* _Problem details_: What lines in the material hold the string "camera"? Copy out each of them.

** Opening Records supplied block **

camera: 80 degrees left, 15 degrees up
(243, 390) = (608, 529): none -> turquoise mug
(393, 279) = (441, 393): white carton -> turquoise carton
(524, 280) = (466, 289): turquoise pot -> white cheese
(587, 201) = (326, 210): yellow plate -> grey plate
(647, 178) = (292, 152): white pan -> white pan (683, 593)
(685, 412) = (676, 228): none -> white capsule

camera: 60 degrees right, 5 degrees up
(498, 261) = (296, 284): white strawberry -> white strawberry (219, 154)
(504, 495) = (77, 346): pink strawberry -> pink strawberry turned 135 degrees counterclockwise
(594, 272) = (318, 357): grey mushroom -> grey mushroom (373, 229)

** Closing Records supplied block **
** Opening Records supplied block **

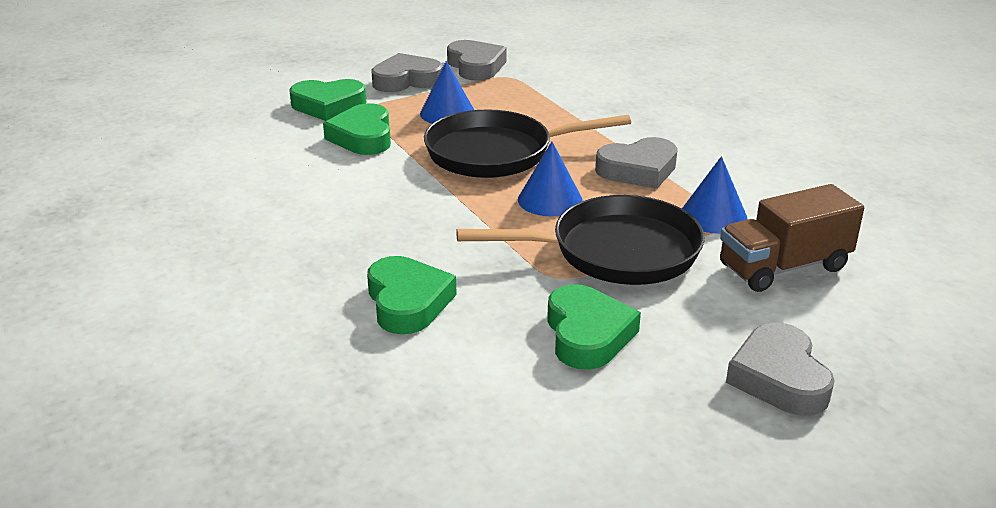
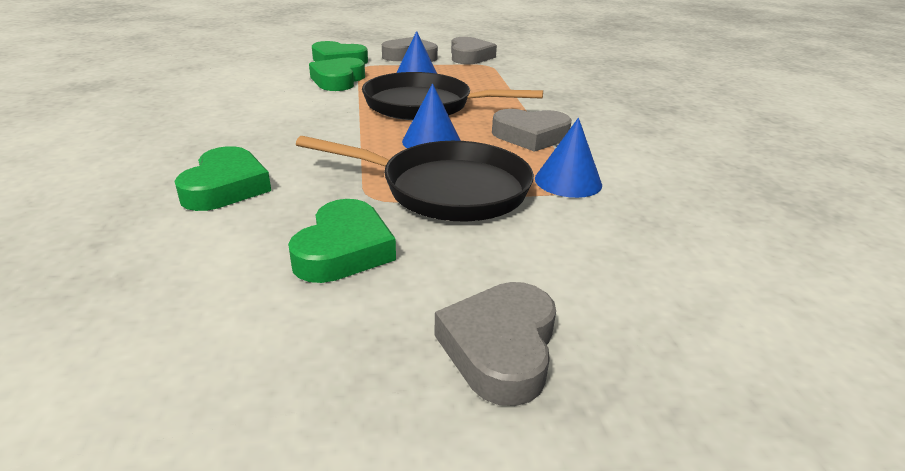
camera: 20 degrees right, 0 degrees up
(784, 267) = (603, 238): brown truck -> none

** Closing Records supplied block **

* _Exercise answer_:
camera: 80 degrees left, 15 degrees up
camera: 60 degrees right, 5 degrees up
camera: 20 degrees right, 0 degrees up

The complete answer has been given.